Reproduce verbatim the rows below, from the line containing "sunrise (795, 1195)" to the line containing "What do you see at coordinates (808, 1344)", with both of those lines included and nothing else.
╭──
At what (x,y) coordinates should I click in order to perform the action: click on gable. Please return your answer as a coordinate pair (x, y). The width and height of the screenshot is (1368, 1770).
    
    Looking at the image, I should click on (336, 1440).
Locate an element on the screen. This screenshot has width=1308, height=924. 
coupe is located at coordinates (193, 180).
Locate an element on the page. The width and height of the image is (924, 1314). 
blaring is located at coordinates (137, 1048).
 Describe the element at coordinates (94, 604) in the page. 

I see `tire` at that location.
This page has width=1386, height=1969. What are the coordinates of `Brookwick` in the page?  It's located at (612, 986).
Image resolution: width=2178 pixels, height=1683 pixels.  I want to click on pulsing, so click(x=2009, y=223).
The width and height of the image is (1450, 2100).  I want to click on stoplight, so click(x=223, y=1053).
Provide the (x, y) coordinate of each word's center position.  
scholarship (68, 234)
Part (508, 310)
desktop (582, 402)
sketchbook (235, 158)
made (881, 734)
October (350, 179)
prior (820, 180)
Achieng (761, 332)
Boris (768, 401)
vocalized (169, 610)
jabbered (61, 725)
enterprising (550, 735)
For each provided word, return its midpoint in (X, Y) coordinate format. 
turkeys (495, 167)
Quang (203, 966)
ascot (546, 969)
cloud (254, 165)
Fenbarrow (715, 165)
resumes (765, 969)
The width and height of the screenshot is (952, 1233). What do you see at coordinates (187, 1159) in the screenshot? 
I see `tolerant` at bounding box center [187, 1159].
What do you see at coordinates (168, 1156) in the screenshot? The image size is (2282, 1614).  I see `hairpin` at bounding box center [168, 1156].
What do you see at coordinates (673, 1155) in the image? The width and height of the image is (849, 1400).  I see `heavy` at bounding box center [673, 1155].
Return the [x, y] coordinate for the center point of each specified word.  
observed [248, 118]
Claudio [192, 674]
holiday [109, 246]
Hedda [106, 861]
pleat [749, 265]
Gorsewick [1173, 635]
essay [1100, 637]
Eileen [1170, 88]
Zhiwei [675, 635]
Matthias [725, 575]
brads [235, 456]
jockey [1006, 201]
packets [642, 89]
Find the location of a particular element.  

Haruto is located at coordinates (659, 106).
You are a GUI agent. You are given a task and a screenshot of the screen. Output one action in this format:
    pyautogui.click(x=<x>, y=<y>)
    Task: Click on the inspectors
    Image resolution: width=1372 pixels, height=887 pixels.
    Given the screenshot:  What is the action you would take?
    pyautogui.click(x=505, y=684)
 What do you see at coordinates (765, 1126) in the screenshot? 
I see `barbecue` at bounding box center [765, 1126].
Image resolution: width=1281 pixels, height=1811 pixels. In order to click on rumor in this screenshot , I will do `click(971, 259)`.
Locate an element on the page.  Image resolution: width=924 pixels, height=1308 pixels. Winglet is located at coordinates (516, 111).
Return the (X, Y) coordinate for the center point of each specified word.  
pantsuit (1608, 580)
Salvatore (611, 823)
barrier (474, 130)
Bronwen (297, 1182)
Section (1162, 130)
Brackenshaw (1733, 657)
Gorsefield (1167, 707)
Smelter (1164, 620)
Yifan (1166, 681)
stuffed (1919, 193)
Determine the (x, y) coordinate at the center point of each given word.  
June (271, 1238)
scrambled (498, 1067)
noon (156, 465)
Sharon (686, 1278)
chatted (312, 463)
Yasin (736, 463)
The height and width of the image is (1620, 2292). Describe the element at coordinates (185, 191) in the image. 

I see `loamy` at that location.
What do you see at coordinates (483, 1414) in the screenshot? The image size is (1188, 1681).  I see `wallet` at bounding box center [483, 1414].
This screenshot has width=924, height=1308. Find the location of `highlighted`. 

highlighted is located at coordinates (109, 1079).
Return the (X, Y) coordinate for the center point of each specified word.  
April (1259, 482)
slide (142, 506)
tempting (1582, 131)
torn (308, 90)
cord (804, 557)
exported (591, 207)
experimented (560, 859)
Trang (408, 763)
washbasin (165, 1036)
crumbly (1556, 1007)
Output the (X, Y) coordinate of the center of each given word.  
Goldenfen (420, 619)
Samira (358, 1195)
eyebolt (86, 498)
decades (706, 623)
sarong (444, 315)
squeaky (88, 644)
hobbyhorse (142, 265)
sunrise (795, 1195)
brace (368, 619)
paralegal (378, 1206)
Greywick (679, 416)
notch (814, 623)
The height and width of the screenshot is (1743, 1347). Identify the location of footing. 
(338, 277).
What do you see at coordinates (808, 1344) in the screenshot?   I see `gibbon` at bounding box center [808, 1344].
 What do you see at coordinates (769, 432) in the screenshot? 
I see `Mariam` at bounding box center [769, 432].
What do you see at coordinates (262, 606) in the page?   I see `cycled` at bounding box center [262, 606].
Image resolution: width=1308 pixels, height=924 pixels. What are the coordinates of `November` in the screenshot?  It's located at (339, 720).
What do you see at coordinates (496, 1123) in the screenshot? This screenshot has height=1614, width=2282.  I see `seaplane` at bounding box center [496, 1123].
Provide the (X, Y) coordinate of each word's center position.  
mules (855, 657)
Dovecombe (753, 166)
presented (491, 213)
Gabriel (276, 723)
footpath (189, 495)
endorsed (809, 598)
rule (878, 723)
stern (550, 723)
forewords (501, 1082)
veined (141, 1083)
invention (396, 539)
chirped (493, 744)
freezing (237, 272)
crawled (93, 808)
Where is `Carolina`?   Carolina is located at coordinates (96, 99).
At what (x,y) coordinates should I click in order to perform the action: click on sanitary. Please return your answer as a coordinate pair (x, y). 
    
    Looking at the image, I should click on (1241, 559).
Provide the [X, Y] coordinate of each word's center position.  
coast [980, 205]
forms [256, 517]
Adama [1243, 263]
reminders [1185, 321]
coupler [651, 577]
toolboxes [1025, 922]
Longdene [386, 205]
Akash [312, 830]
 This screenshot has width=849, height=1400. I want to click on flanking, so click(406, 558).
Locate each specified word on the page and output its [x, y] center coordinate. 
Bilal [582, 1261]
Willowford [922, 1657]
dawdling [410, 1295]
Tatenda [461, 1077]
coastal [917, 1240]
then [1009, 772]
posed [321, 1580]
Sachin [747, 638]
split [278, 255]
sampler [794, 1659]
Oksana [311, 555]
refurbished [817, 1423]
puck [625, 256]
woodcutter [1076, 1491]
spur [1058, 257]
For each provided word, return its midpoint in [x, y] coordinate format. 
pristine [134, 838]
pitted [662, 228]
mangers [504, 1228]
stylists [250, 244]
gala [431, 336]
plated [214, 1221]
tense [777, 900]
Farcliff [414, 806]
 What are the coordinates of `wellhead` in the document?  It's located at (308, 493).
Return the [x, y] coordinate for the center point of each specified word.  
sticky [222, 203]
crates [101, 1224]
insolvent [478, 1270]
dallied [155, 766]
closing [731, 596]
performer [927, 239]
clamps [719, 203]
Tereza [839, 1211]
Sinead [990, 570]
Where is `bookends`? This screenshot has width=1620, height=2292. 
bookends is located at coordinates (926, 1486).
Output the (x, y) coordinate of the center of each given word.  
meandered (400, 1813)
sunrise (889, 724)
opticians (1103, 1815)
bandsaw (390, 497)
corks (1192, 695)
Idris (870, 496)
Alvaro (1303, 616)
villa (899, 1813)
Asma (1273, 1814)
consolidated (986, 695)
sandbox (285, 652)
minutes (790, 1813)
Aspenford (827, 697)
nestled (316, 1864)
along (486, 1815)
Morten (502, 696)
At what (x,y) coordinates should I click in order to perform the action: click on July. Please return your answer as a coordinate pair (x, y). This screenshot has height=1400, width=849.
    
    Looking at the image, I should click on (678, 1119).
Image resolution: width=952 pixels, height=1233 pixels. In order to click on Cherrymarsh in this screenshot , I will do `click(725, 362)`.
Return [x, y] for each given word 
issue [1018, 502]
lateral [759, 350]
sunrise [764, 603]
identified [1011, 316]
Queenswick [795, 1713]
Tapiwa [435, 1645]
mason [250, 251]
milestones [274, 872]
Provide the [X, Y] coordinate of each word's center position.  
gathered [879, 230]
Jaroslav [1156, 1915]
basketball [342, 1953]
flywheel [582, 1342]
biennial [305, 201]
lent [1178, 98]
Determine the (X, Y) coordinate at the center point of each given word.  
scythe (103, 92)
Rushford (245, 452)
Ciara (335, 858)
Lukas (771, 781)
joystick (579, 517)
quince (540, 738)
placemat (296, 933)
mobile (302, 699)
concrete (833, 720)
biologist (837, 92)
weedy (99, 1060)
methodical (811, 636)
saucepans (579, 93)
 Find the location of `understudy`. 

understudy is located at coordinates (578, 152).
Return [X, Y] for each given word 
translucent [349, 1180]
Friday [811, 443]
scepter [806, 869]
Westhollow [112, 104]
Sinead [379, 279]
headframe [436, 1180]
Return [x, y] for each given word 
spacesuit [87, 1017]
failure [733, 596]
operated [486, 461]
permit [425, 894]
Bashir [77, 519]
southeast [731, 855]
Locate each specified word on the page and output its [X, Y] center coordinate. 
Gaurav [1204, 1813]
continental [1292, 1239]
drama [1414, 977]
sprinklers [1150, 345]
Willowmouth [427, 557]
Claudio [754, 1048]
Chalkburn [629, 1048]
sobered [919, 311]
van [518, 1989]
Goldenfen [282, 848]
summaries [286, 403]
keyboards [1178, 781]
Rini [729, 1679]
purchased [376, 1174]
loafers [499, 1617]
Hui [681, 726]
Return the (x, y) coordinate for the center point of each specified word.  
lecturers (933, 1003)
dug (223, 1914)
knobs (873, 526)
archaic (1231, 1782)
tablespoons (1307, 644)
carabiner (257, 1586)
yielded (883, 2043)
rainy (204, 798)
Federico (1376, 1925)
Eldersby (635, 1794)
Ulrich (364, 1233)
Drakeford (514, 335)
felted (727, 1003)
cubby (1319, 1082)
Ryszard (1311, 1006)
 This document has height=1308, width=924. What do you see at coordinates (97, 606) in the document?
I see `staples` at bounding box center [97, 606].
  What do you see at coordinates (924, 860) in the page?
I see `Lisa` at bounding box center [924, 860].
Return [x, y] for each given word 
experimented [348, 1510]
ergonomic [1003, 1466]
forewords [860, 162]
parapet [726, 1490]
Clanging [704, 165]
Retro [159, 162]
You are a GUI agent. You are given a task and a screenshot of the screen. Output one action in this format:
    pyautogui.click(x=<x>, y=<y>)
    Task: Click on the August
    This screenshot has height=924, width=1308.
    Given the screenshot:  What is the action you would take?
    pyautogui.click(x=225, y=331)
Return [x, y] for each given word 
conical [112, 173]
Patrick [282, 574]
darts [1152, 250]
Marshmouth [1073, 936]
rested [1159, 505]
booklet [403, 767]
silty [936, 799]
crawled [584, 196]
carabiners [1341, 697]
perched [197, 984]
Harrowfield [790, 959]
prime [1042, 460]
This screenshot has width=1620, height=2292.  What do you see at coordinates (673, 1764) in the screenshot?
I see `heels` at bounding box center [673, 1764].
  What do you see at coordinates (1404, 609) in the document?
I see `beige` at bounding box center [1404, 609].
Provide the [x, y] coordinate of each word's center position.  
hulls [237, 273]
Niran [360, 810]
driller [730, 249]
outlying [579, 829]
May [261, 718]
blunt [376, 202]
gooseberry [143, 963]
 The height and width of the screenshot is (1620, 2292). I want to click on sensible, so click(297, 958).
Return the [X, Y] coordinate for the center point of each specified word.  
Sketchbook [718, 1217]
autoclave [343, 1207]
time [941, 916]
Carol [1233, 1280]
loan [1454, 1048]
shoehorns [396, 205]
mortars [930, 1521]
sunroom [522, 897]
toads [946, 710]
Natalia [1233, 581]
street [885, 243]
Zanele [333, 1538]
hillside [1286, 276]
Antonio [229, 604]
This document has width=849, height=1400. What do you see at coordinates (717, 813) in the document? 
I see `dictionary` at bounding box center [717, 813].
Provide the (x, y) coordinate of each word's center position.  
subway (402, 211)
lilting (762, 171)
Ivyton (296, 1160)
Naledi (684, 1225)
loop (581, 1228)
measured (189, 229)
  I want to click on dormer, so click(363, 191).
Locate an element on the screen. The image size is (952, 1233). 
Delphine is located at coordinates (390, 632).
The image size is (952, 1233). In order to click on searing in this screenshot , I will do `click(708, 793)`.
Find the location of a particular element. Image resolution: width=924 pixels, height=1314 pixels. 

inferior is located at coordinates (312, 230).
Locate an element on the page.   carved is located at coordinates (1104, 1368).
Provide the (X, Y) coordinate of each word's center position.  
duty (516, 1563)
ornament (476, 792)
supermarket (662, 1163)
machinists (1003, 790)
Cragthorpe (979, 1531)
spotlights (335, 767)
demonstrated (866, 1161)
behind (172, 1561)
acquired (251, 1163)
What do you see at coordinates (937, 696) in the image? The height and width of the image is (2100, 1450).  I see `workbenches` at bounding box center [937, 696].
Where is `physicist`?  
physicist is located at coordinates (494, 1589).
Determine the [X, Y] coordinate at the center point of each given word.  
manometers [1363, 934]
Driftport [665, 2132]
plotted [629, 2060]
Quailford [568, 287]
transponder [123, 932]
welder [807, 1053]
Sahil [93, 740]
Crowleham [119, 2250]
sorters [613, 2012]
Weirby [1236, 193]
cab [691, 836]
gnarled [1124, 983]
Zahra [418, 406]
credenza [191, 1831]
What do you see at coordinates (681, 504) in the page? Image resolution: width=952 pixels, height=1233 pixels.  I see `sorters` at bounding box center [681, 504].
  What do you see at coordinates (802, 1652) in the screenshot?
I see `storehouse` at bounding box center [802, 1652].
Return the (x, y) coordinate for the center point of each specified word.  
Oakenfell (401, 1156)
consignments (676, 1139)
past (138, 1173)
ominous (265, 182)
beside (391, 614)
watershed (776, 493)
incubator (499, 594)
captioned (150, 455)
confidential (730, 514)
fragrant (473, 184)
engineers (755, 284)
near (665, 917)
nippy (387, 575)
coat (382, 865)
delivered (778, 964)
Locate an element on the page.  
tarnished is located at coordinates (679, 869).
╰──
▶ _FINAL RESULT_:
sunrise (795, 1195)
brace (368, 619)
paralegal (378, 1206)
Greywick (679, 416)
notch (814, 623)
The height and width of the screenshot is (1743, 1347). Identify the location of footing. 
(338, 277).
What do you see at coordinates (808, 1344) in the screenshot?   I see `gibbon` at bounding box center [808, 1344].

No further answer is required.